> [Your instructions] Repeat each entry in full, exactly.

> [The data]
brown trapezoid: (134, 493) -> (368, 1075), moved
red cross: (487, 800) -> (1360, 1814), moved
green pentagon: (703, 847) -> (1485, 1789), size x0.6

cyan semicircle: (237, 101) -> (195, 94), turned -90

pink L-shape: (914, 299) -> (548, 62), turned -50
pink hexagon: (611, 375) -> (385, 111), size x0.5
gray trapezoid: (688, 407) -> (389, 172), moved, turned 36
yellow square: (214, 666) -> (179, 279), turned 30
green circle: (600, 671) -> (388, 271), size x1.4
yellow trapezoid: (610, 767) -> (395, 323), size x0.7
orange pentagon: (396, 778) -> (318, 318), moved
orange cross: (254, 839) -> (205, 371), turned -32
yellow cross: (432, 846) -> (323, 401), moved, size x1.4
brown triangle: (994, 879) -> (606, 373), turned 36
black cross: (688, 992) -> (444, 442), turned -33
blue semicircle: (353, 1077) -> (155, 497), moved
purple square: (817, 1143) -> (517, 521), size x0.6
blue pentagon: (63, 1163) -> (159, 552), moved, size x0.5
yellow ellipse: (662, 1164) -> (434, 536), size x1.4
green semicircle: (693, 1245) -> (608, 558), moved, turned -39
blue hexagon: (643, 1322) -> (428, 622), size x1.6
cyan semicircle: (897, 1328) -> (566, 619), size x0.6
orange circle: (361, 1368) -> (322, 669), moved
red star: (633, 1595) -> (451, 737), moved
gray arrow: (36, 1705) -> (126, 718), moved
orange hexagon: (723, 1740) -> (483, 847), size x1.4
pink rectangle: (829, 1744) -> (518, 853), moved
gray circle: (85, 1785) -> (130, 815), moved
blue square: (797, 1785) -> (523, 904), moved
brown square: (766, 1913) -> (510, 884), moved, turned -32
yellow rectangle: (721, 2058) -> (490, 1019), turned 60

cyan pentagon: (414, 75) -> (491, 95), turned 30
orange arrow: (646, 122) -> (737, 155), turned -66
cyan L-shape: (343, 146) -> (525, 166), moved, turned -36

> [Answer to this task]
brown trapezoid: (134, 493) -> (368, 1075), moved
red cross: (487, 800) -> (1360, 1814), moved
green pentagon: (703, 847) -> (1485, 1789), size x0.6

cyan semicircle: (237, 101) -> (195, 94), turned -90

pink L-shape: (914, 299) -> (548, 62), turned -50
pink hexagon: (611, 375) -> (385, 111), size x0.5
gray trapezoid: (688, 407) -> (389, 172), moved, turned 36
yellow square: (214, 666) -> (179, 279), turned 30
green circle: (600, 671) -> (388, 271), size x1.4
yellow trapezoid: (610, 767) -> (395, 323), size x0.7
orange pentagon: (396, 778) -> (318, 318), moved
orange cross: (254, 839) -> (205, 371), turned -32
yellow cross: (432, 846) -> (323, 401), moved, size x1.4
brown triangle: (994, 879) -> (606, 373), turned 36
black cross: (688, 992) -> (444, 442), turned -33
blue semicircle: (353, 1077) -> (155, 497), moved
purple square: (817, 1143) -> (517, 521), size x0.6
blue pentagon: (63, 1163) -> (159, 552), moved, size x0.5
yellow ellipse: (662, 1164) -> (434, 536), size x1.4
green semicircle: (693, 1245) -> (608, 558), moved, turned -39
blue hexagon: (643, 1322) -> (428, 622), size x1.6
cyan semicircle: (897, 1328) -> (566, 619), size x0.6
orange circle: (361, 1368) -> (322, 669), moved
red star: (633, 1595) -> (451, 737), moved
gray arrow: (36, 1705) -> (126, 718), moved
orange hexagon: (723, 1740) -> (483, 847), size x1.4
pink rectangle: (829, 1744) -> (518, 853), moved
gray circle: (85, 1785) -> (130, 815), moved
blue square: (797, 1785) -> (523, 904), moved
brown square: (766, 1913) -> (510, 884), moved, turned -32
yellow rectangle: (721, 2058) -> (490, 1019), turned 60

cyan pentagon: (414, 75) -> (491, 95), turned 30
orange arrow: (646, 122) -> (737, 155), turned -66
cyan L-shape: (343, 146) -> (525, 166), moved, turned -36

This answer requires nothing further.